**What needs to be done:**
Give back the lines of the records exactly, starting at the first and ending at the one with "BT3: 4.5V (plus".

**Available data:**
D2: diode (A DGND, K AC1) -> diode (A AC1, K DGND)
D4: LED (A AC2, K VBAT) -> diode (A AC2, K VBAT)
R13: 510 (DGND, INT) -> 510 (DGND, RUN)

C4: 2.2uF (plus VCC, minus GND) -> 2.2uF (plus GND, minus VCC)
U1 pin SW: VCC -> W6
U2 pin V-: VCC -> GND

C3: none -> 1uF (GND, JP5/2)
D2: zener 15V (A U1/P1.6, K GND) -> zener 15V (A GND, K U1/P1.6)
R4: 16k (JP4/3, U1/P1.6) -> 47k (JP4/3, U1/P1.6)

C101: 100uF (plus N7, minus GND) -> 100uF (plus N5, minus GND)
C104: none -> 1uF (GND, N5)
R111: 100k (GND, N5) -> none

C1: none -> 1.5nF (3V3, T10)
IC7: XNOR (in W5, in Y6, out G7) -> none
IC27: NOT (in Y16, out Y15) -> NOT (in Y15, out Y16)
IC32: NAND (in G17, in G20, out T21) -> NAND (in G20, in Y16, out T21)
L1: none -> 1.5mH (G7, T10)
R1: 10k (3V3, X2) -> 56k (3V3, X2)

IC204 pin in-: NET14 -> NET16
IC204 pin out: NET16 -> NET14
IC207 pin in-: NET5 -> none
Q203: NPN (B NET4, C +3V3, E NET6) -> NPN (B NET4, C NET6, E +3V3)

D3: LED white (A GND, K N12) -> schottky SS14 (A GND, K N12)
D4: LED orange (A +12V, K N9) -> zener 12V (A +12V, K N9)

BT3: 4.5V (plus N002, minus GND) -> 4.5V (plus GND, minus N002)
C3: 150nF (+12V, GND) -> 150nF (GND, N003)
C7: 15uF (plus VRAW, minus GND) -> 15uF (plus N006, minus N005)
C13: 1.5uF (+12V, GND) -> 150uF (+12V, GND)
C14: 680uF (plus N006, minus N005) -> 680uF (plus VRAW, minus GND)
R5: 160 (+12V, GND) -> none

**Written answer:**
D2: diode (A DGND, K AC1) -> diode (A AC1, K DGND)
D4: LED (A AC2, K VBAT) -> diode (A AC2, K VBAT)
R13: 510 (DGND, INT) -> 510 (DGND, RUN)

C4: 2.2uF (plus VCC, minus GND) -> 2.2uF (plus GND, minus VCC)
U1 pin SW: VCC -> W6
U2 pin V-: VCC -> GND

C3: none -> 1uF (GND, JP5/2)
D2: zener 15V (A U1/P1.6, K GND) -> zener 15V (A GND, K U1/P1.6)
R4: 16k (JP4/3, U1/P1.6) -> 47k (JP4/3, U1/P1.6)

C101: 100uF (plus N7, minus GND) -> 100uF (plus N5, minus GND)
C104: none -> 1uF (GND, N5)
R111: 100k (GND, N5) -> none

C1: none -> 1.5nF (3V3, T10)
IC7: XNOR (in W5, in Y6, out G7) -> none
IC27: NOT (in Y16, out Y15) -> NOT (in Y15, out Y16)
IC32: NAND (in G17, in G20, out T21) -> NAND (in G20, in Y16, out T21)
L1: none -> 1.5mH (G7, T10)
R1: 10k (3V3, X2) -> 56k (3V3, X2)

IC204 pin in-: NET14 -> NET16
IC204 pin out: NET16 -> NET14
IC207 pin in-: NET5 -> none
Q203: NPN (B NET4, C +3V3, E NET6) -> NPN (B NET4, C NET6, E +3V3)

D3: LED white (A GND, K N12) -> schottky SS14 (A GND, K N12)
D4: LED orange (A +12V, K N9) -> zener 12V (A +12V, K N9)

BT3: 4.5V (plus N002, minus GND) -> 4.5V (plus GND, minus N002)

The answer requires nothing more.